» What you will do
Skip the pictures. Transcribe the rest of the data below without changing a word.

» Given material
────────────────────────────────────────

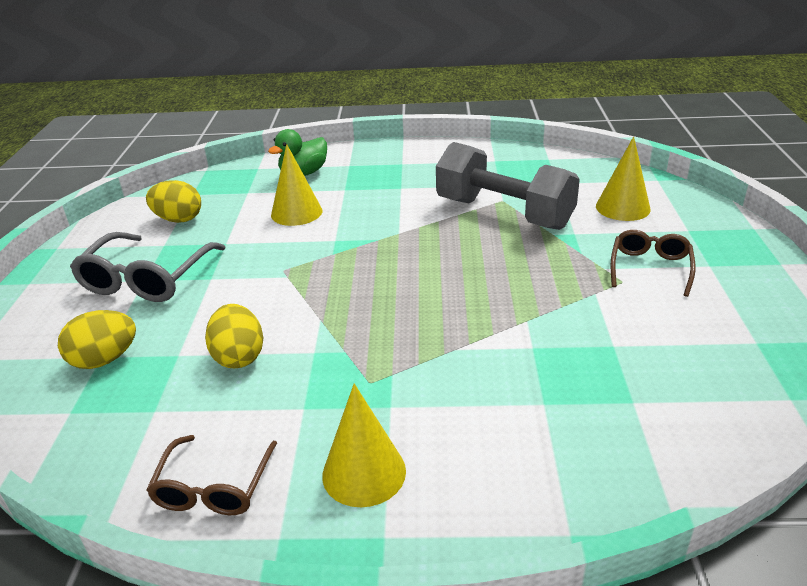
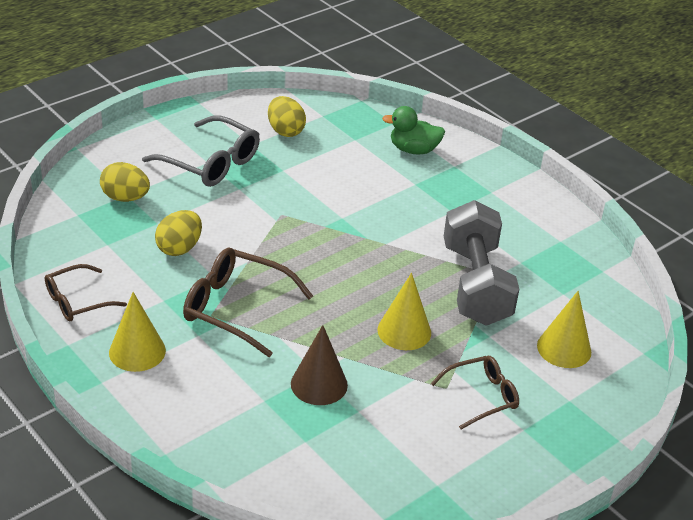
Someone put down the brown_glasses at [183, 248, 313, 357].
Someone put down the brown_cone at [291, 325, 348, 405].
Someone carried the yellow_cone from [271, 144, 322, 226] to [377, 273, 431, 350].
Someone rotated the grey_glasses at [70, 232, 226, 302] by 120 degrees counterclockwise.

────────────────────────────────────────

» Solution
Someone put down the brown_glasses at [183, 248, 313, 357].
Someone put down the brown_cone at [291, 325, 348, 405].
Someone carried the yellow_cone from [271, 144, 322, 226] to [377, 273, 431, 350].
Someone rotated the grey_glasses at [70, 232, 226, 302] by 120 degrees counterclockwise.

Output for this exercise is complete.